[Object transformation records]
- - - -

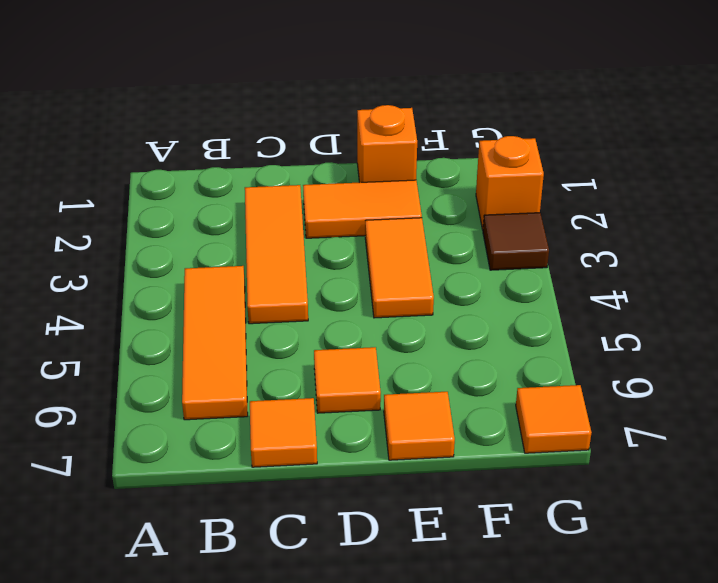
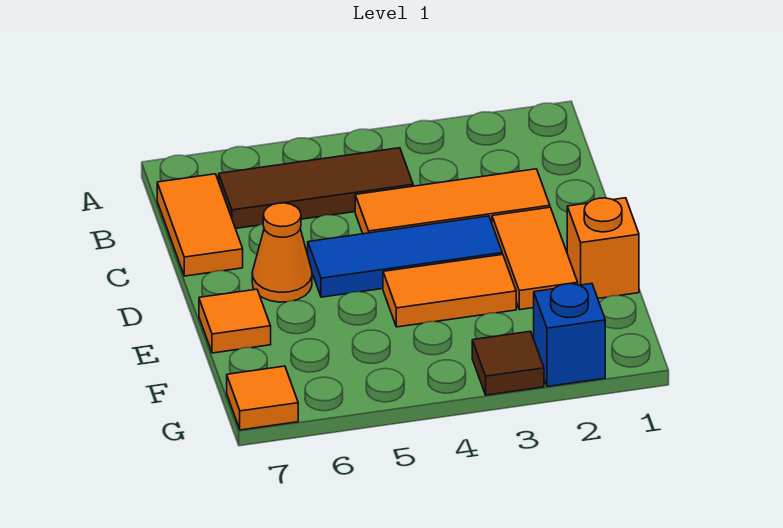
orange 1x3 tile [182,266,248,420] -> brown 1x3 tile [219,148,413,229]
orange 1x1 tile [250,398,317,467] -> orange 1x2 tile [157,174,243,276]
none -> blue 1x3 tile [308,216,502,297]
orange 1x1 tile [314,347,381,413] -> orange 1x1 cone [252,203,312,302]
orange 1x1 brick [476,136,544,230] -> blue 1x1 brick [534,283,605,387]

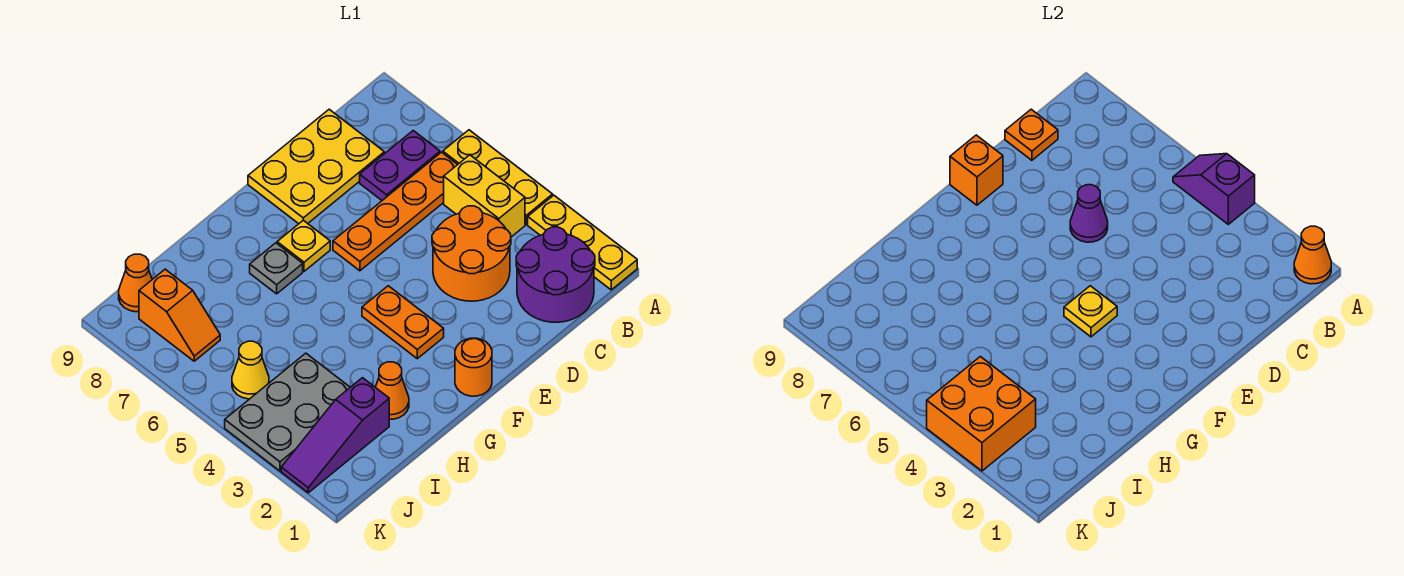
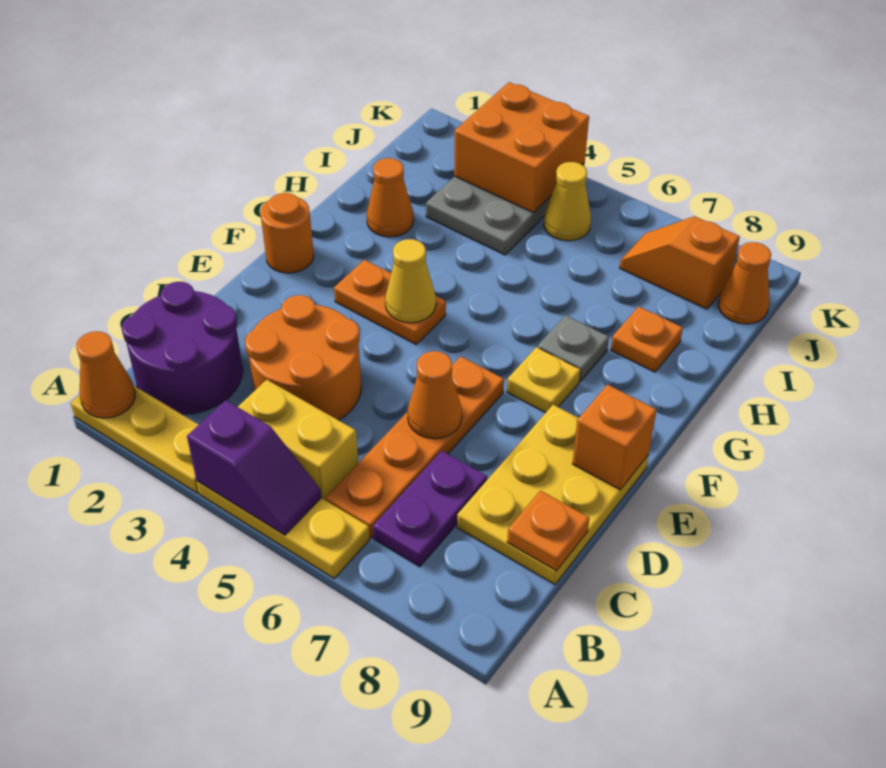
purple 1x1 cone [1070,185,1108,242] -> orange 1x1 cone [408,351,462,439]
yellow 1x1 plate [1064,286,1117,337] -> yellow 1x1 cone [385,239,436,323]
none -> orange 1x1 plate [611,306,683,372]
purple 1x3 slope [281,378,389,493] -> none

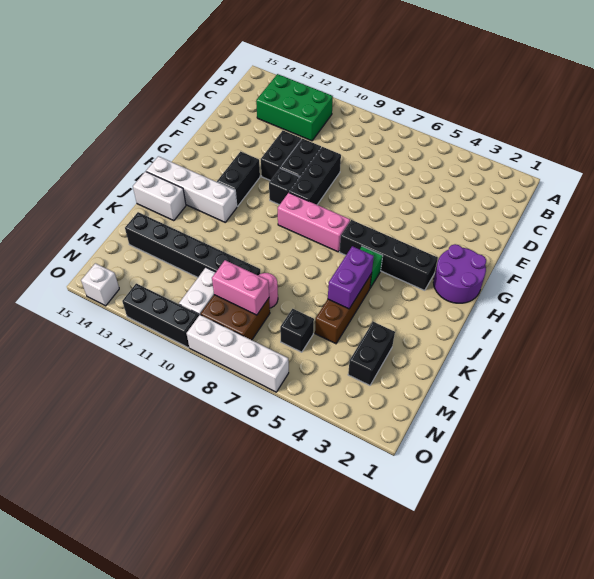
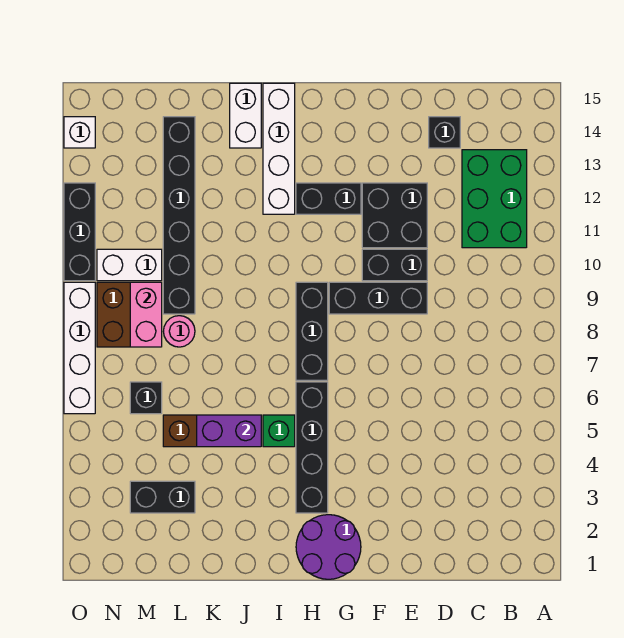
black 1x2 brick [261,131,301,181] -> black 2x2 brick [362,183,427,248]
black 1x1 brick [269,168,299,205] -> black 1x1 brick moved to [429,117,460,148]
pink 1x3 brick [278,193,350,252] -> black 1x3 brick [296,282,328,380]

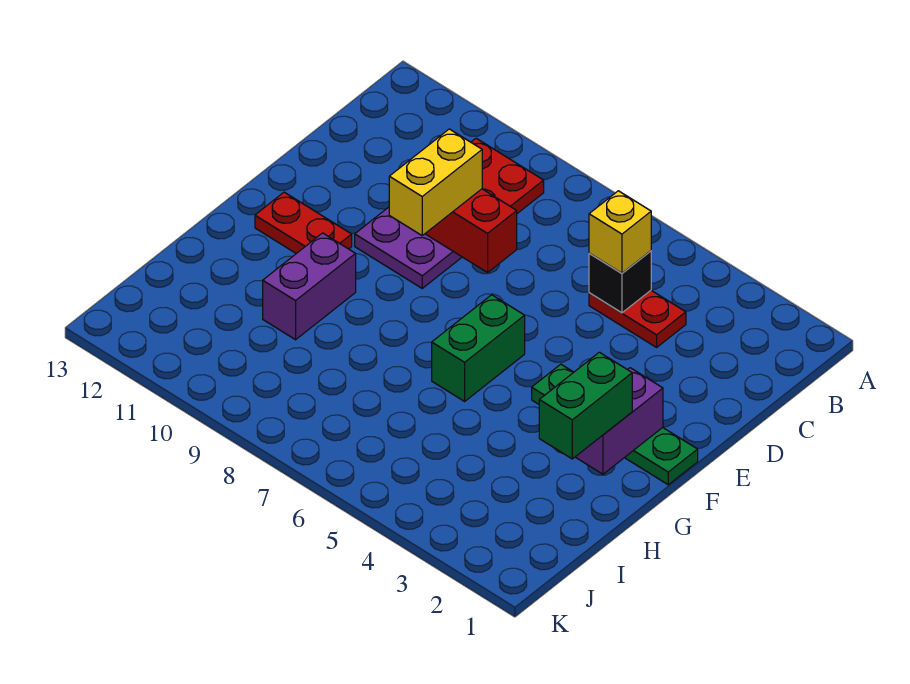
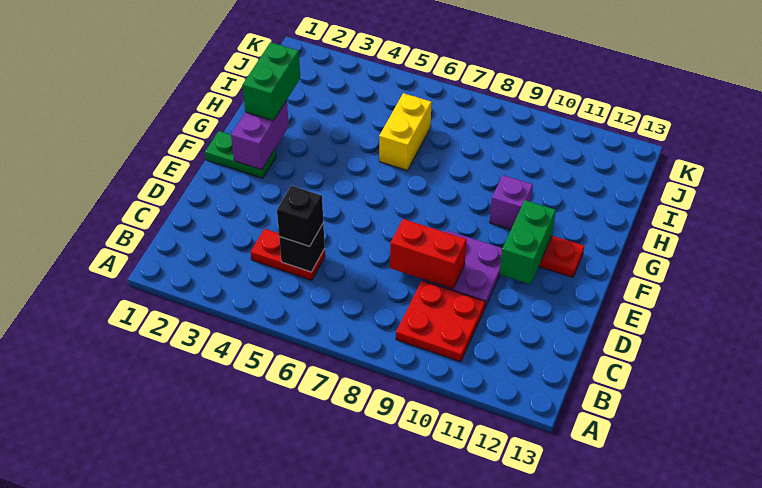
yellow 1x1 brick [589,191,651,273] -> black 1x1 brick [277,186,323,246]
yellow 1x2 brick [389,129,482,236] -> yellow 1x2 brick moved to [379,93,432,170]
green 1x4 plate [532,364,698,485] -> green 1x2 plate [205,131,276,178]
green 1x2 brick [432,295,525,401] -> green 1x2 brick moved to [500,200,556,284]
purple 1x2 brick [263,233,356,340] -> purple 1x1 brick [490,175,533,230]

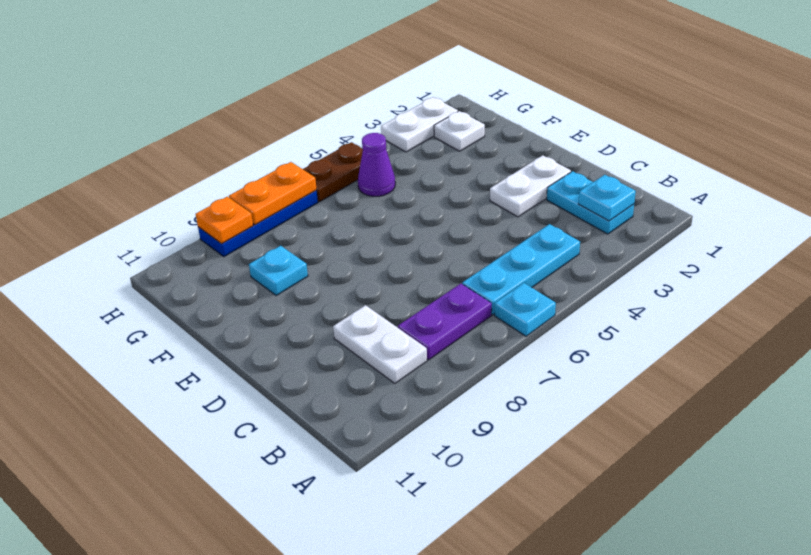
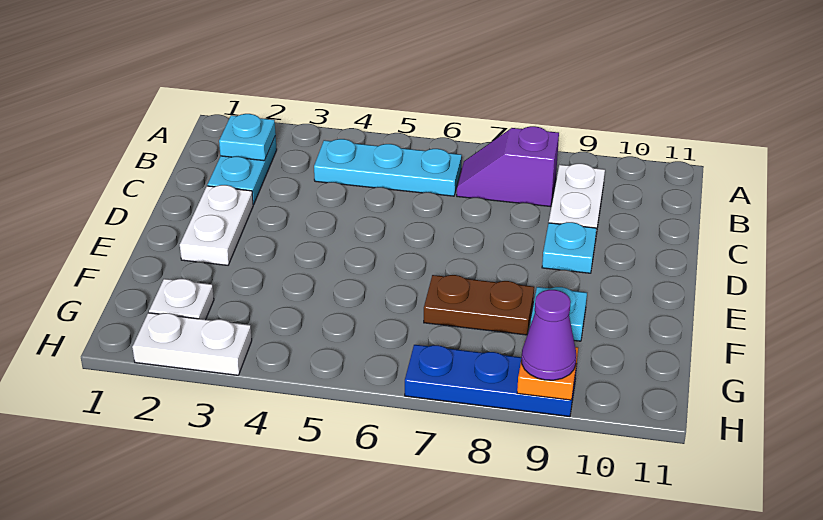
cyan 1x1 plate [494,283,556,336] -> cyan 1x1 plate moved to [542,222,597,273]
purple 1x2 plate [398,284,492,360] -> purple 1x2 slope [457,126,559,207]
white 1x2 plate [490,155,571,217] -> white 1x2 plate turned to [180,185,253,265]
purple 1x1 cone [358,133,395,196] -> purple 1x1 cone moved to [522,290,576,380]
brown 1x2 plate [303,142,363,202] -> brown 1x2 plate moved to [424,275,534,335]
orange 1x2 plate [229,162,317,225] -> none

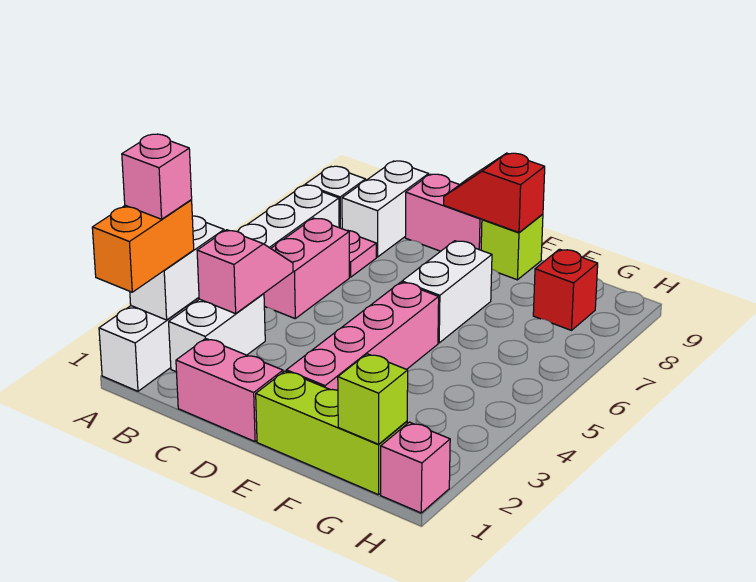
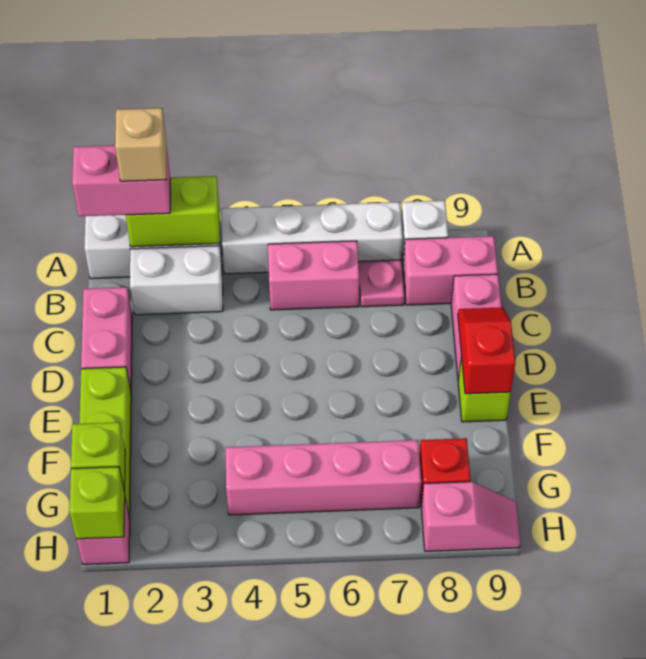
orange 1x2 brick [92,200,194,292] -> pink 1x2 brick [72,145,170,216]
white 1x2 brick [130,216,224,320] -> lime 1x2 brick [126,176,220,247]
pink 1x1 brick [122,134,192,219] -> tan 1x1 brick [115,108,166,181]
pink 1x2 slope [197,230,293,314] -> pink 1x2 slope moved to [421,482,520,551]
white 1x2 brick [342,161,429,257] -> pink 1x2 brick [403,236,498,305]
pink 1x4 brick [286,282,439,390] -> pink 1x4 brick moved to [225,440,421,515]
white 1x2 brick [402,241,492,343] -> none
none -> lime 1x1 brick [69,467,125,539]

- - - -

* [Task brief] From the entries above, restate word for word the lines from the line containing "pink 1x1 brick" to the line containing "white 1x2 brick [342,161,429,257]", both ends included, and nothing more.

* [Completed exercise]
pink 1x1 brick [122,134,192,219] -> tan 1x1 brick [115,108,166,181]
pink 1x2 slope [197,230,293,314] -> pink 1x2 slope moved to [421,482,520,551]
white 1x2 brick [342,161,429,257] -> pink 1x2 brick [403,236,498,305]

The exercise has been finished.